Object correspondence data
* * * * * * *

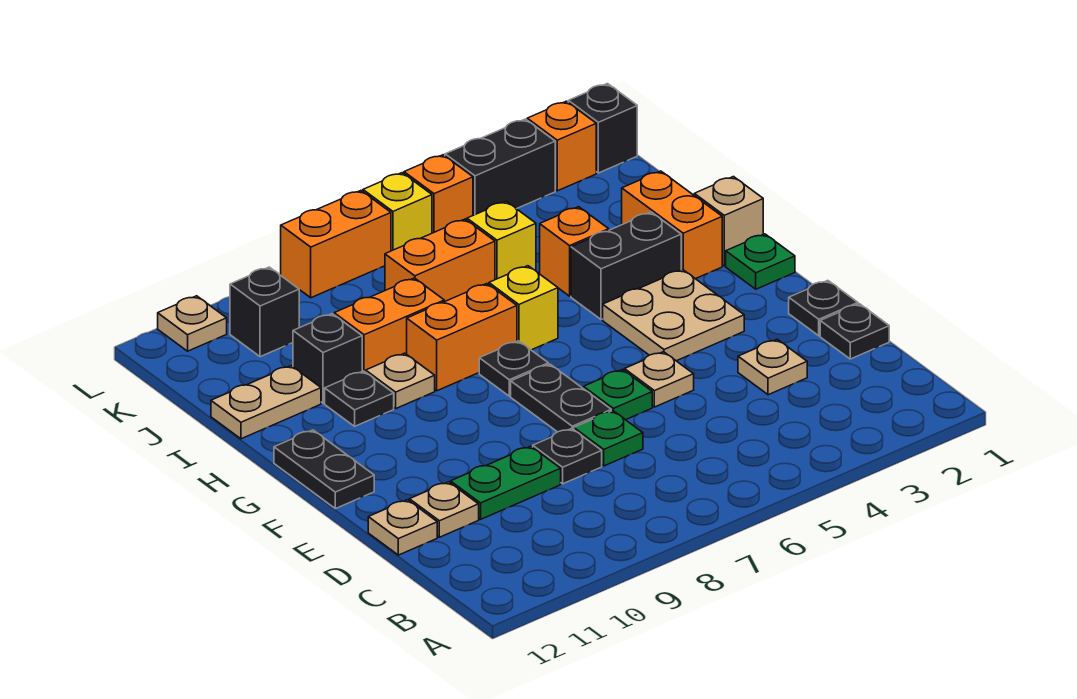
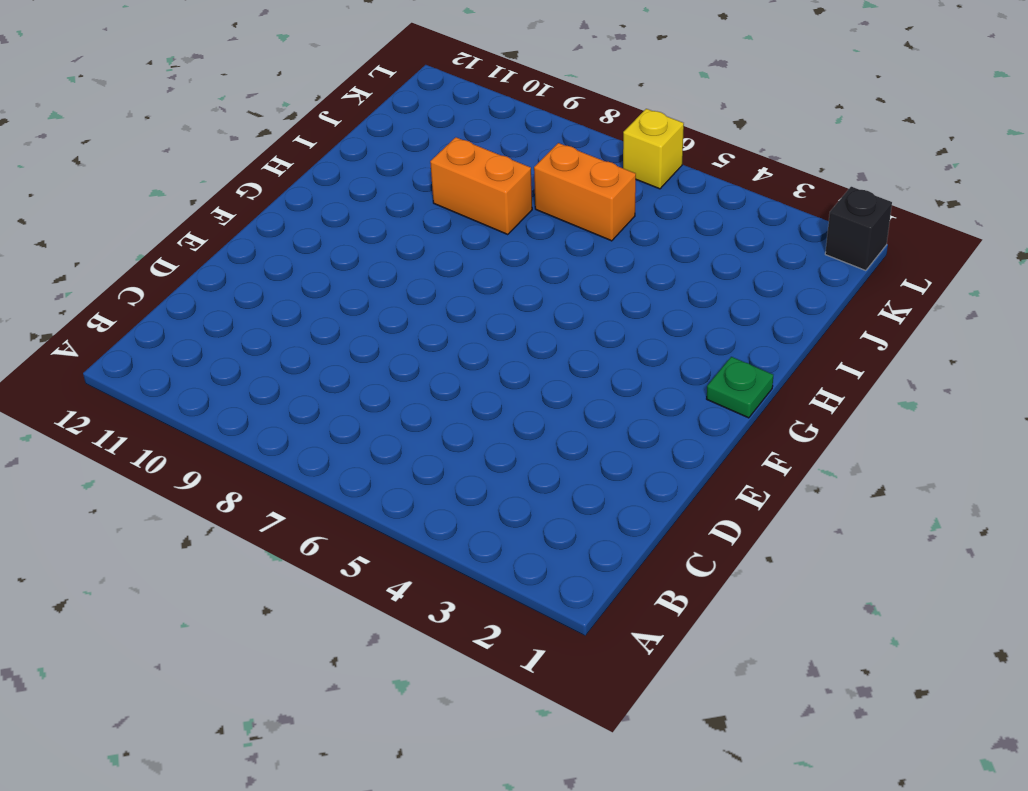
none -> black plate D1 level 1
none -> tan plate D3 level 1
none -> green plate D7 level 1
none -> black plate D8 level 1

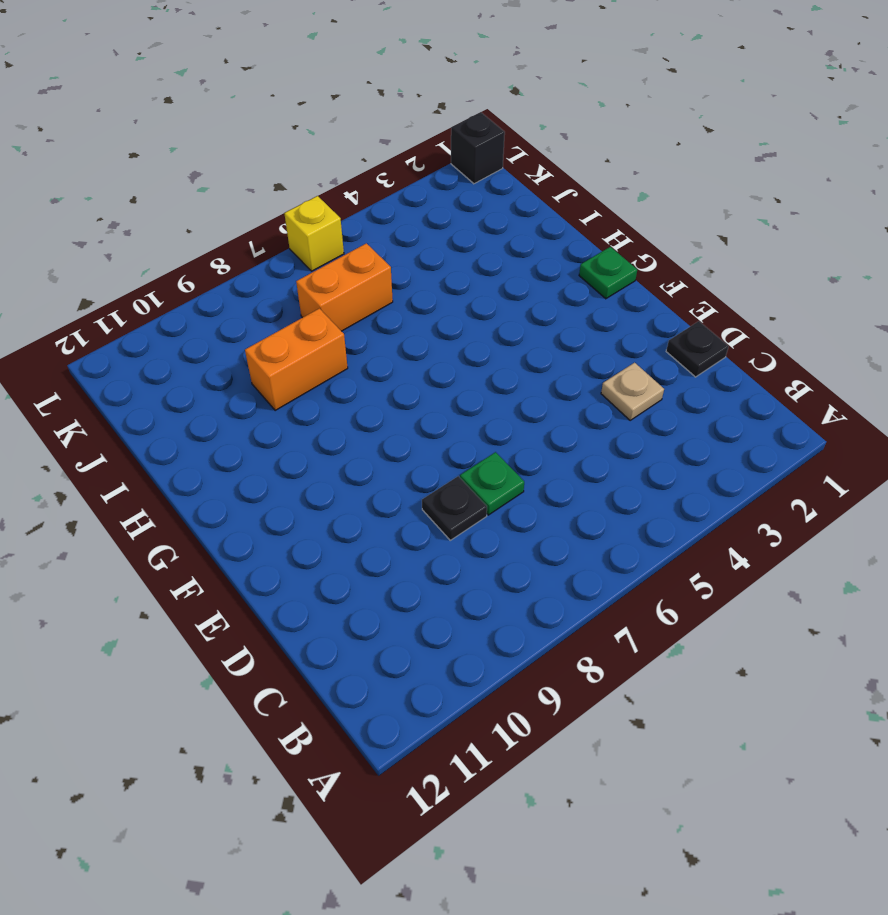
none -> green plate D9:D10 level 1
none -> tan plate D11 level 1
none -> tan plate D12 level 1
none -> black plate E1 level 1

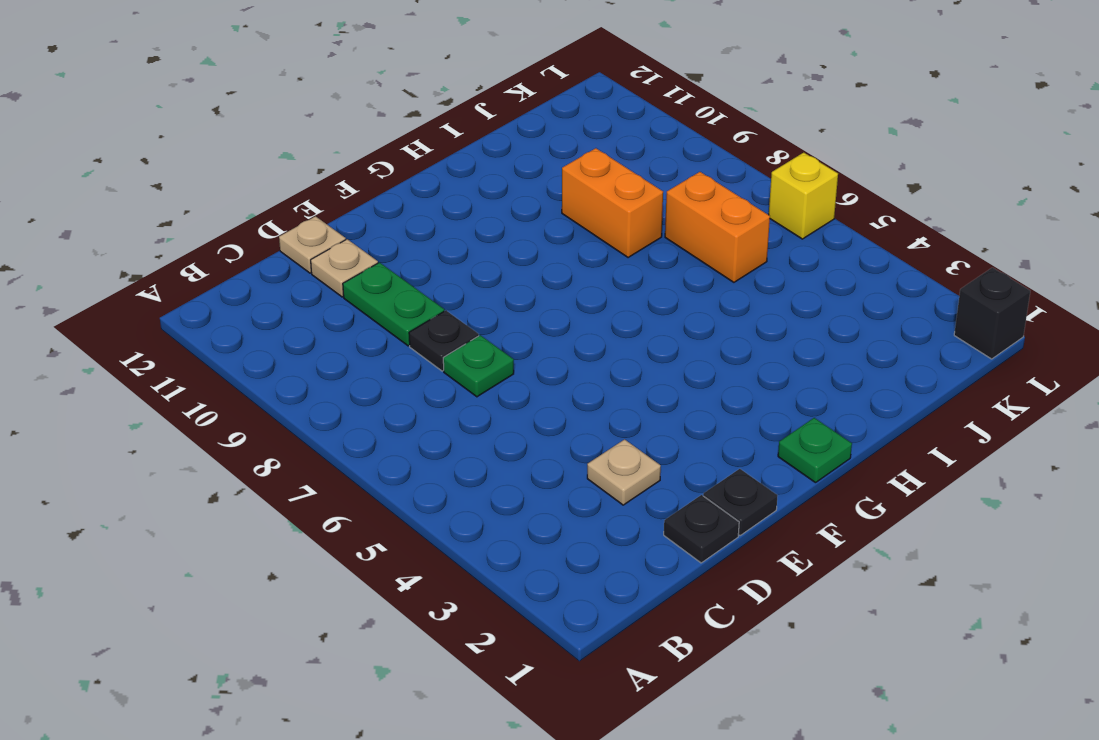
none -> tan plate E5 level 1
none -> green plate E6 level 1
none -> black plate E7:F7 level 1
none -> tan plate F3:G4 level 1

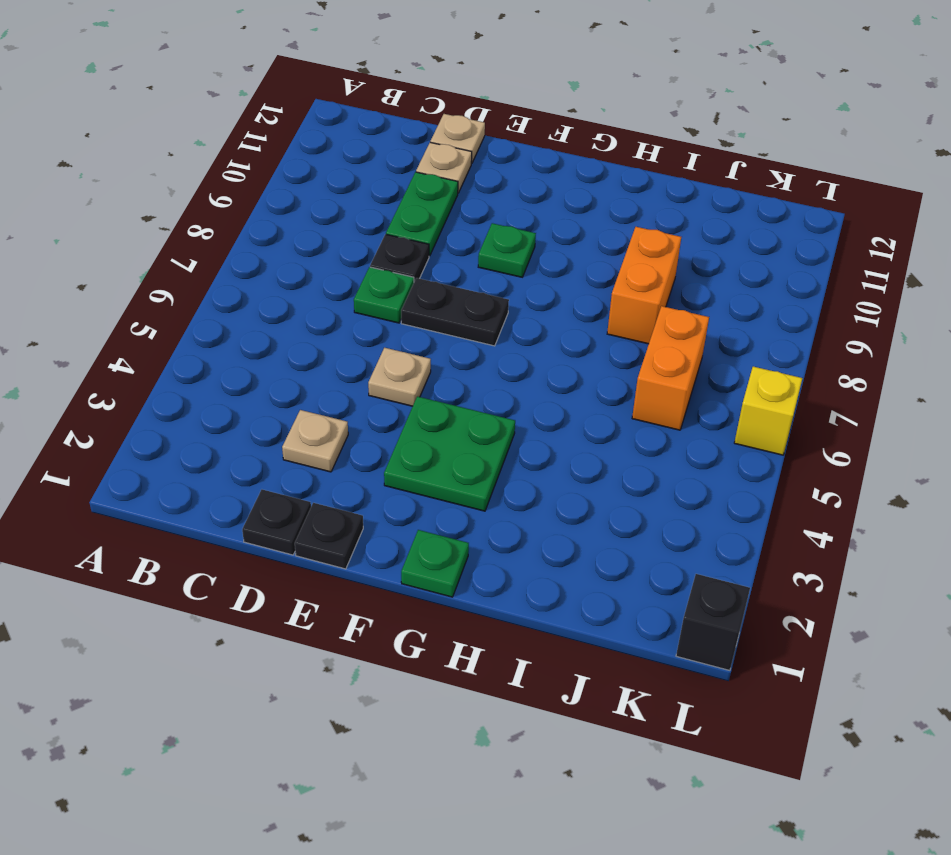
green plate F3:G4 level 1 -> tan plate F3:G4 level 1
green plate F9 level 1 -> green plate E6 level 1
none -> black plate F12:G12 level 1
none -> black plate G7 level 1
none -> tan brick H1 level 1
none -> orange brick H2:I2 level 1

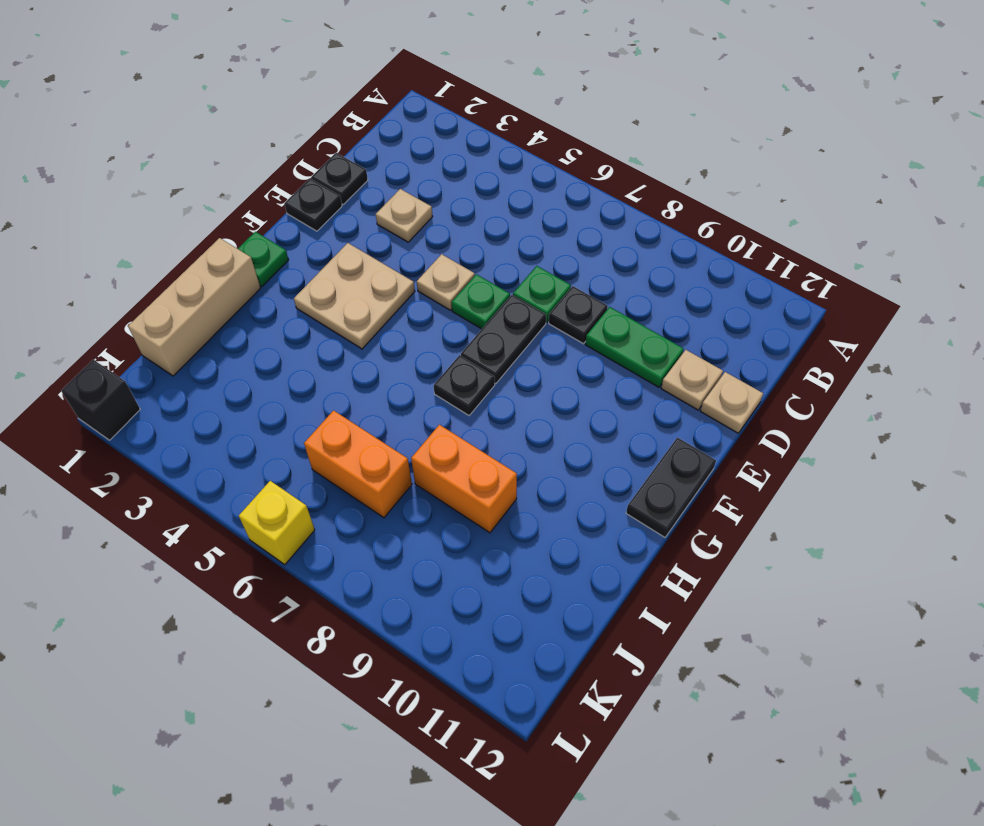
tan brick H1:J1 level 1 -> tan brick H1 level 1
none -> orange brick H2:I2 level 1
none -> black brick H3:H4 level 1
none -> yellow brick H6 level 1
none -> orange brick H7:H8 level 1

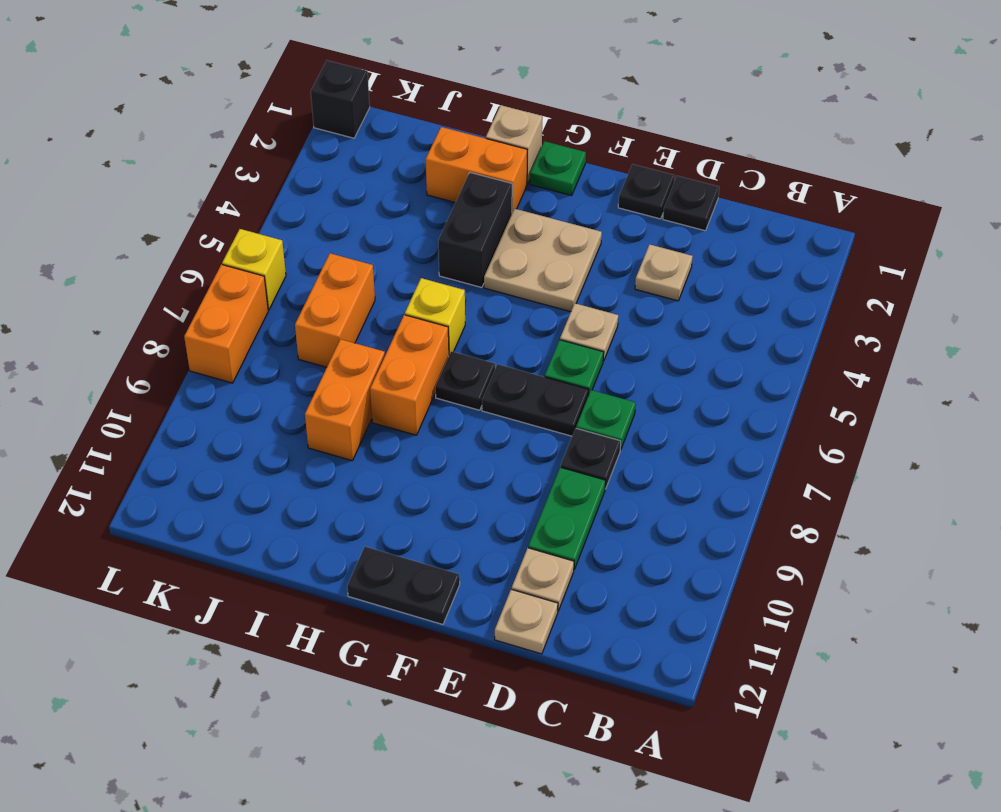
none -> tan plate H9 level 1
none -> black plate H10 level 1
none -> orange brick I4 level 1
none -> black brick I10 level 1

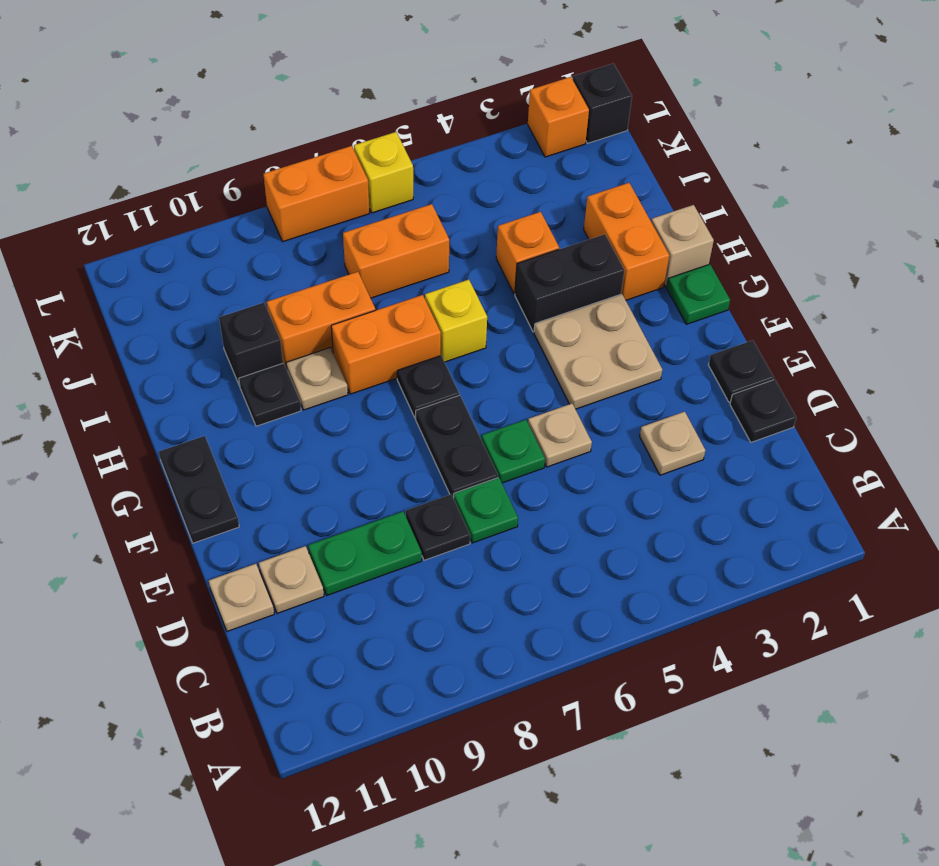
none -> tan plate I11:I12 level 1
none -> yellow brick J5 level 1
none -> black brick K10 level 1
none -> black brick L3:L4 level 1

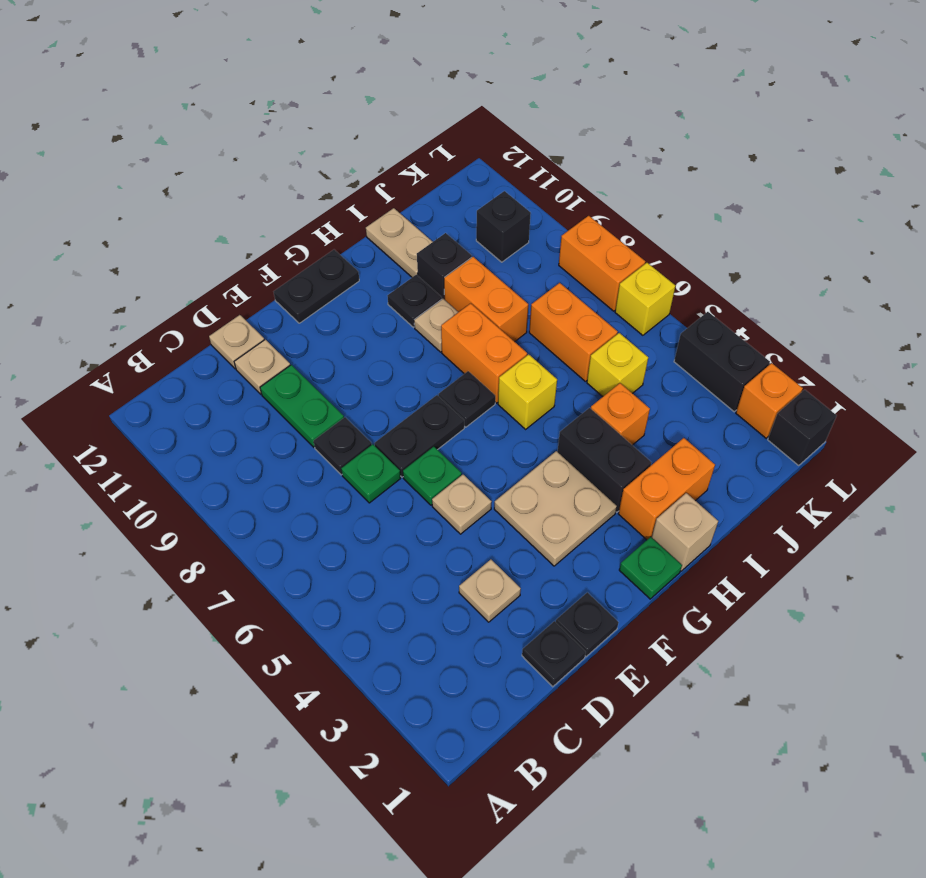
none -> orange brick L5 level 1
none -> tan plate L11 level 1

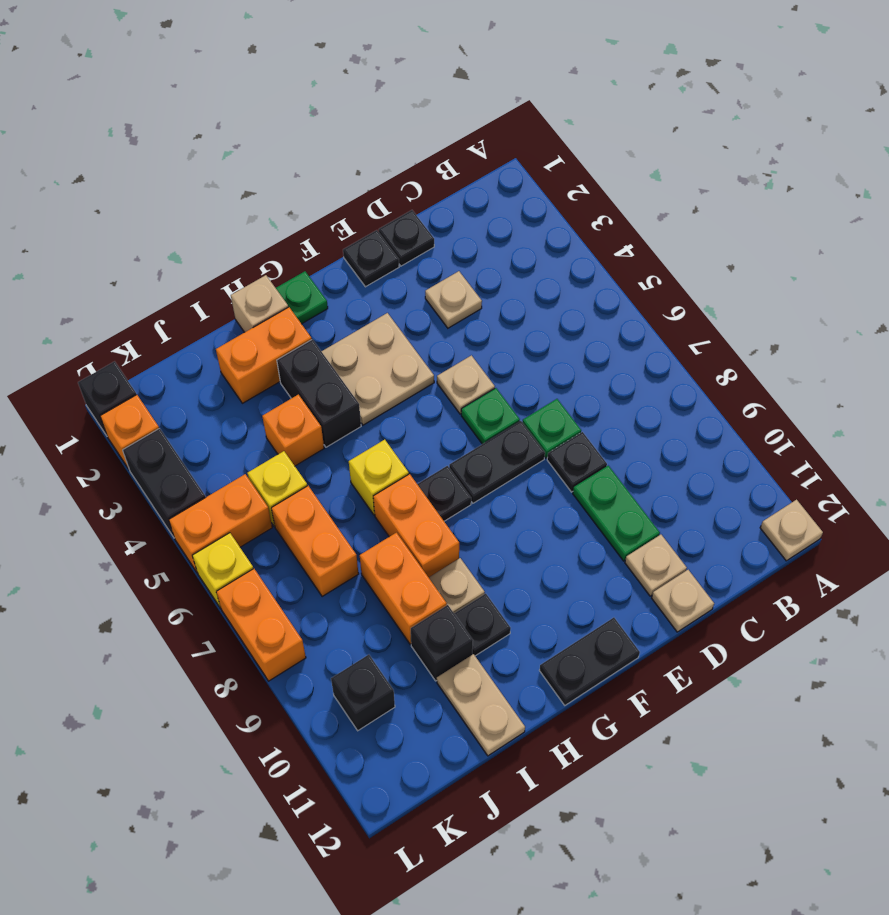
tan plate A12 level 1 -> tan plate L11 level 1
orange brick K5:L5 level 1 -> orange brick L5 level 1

* * * * * * *

■ Exercise objective
From the records above, return exactly the lines running from the one that contains "tan brick H1:J1" down to the one that contains "none -> black brick K10 level 1", both included, without any pictures.

■ Your solution
tan brick H1:J1 level 1 -> tan brick H1 level 1
none -> orange brick H2:I2 level 1
none -> black brick H3:H4 level 1
none -> yellow brick H6 level 1
none -> orange brick H7:H8 level 1

none -> tan plate H9 level 1
none -> black plate H10 level 1
none -> orange brick I4 level 1
none -> black brick I10 level 1

none -> tan plate I11:I12 level 1
none -> yellow brick J5 level 1
none -> black brick K10 level 1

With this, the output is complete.